● GIVEN RECORDS
• • • • • • •

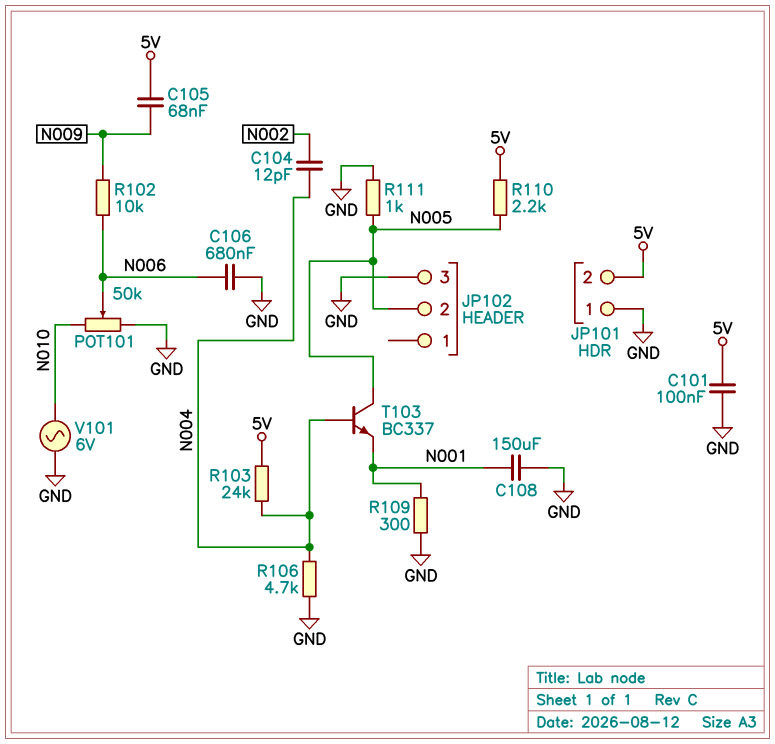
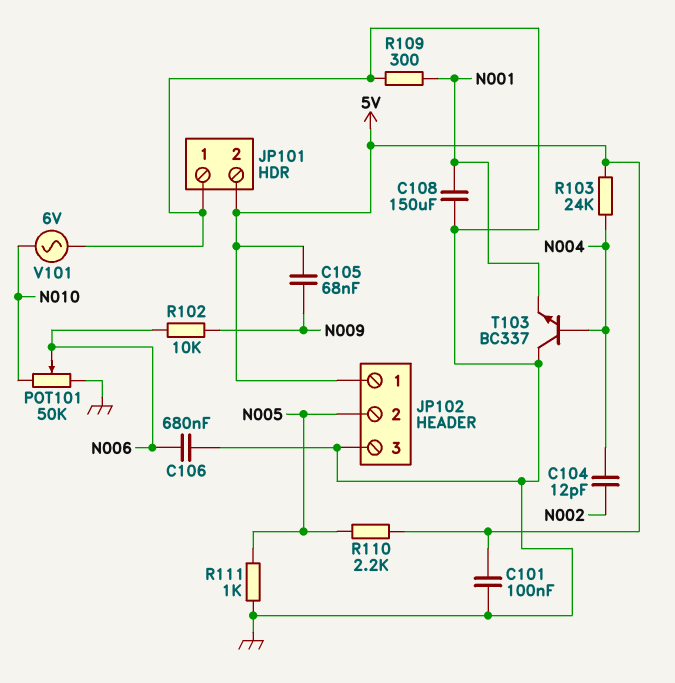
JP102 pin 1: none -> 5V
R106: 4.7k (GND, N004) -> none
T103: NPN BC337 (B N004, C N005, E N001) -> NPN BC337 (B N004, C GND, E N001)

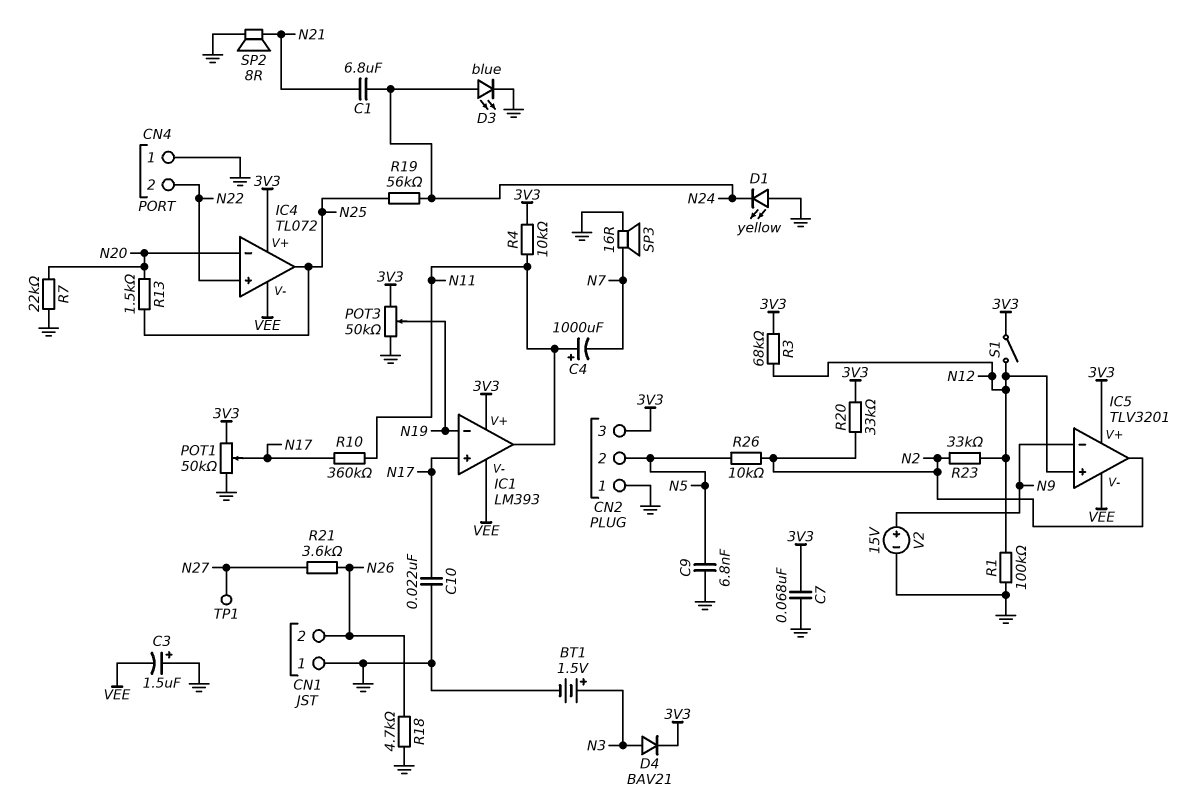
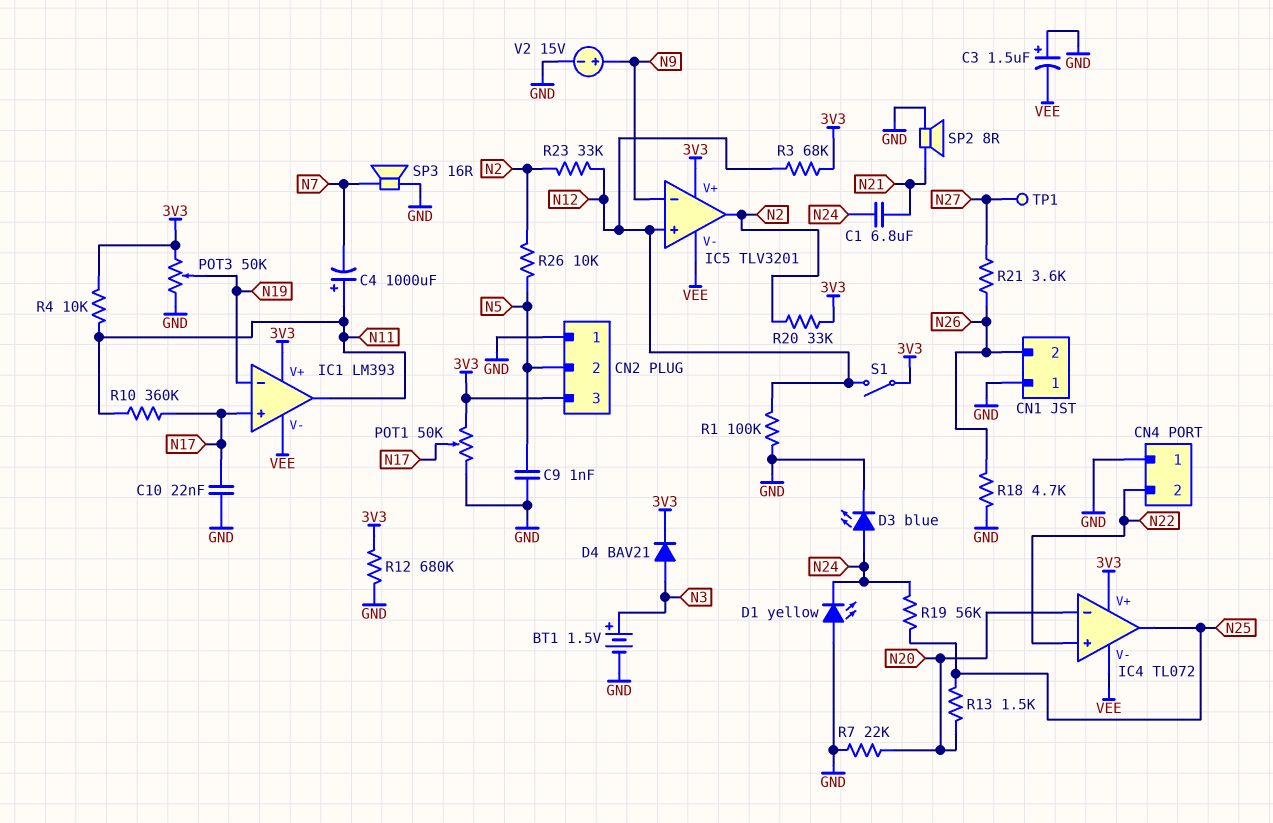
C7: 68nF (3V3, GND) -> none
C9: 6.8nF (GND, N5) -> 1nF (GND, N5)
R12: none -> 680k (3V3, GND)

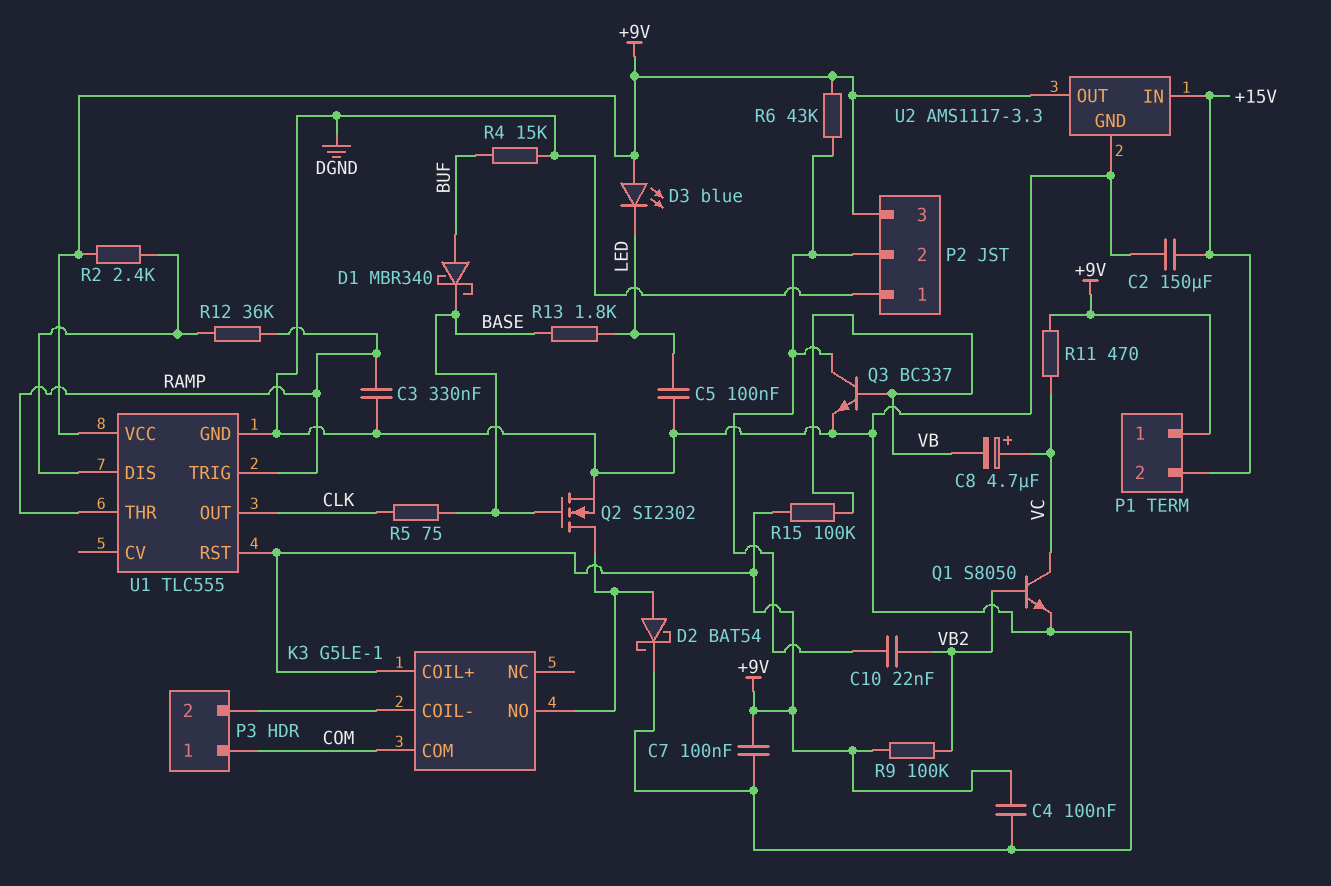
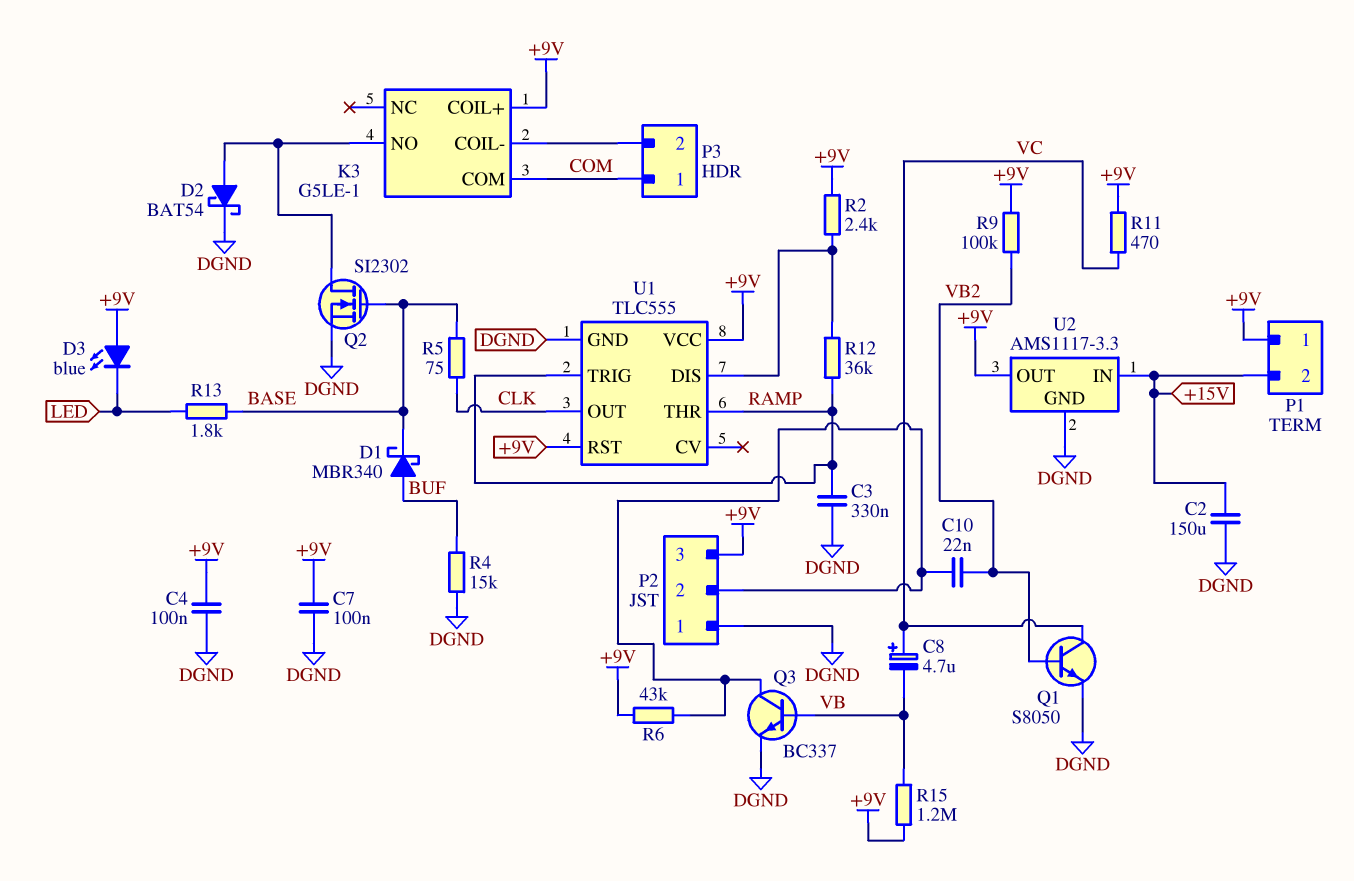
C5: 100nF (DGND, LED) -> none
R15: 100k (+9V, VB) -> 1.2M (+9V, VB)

• • • • • • •

● HOW TO COMPLETE THIS TASK
How many lines of the material hold the string "none"? Answer with the number only.

● RESPONSE
5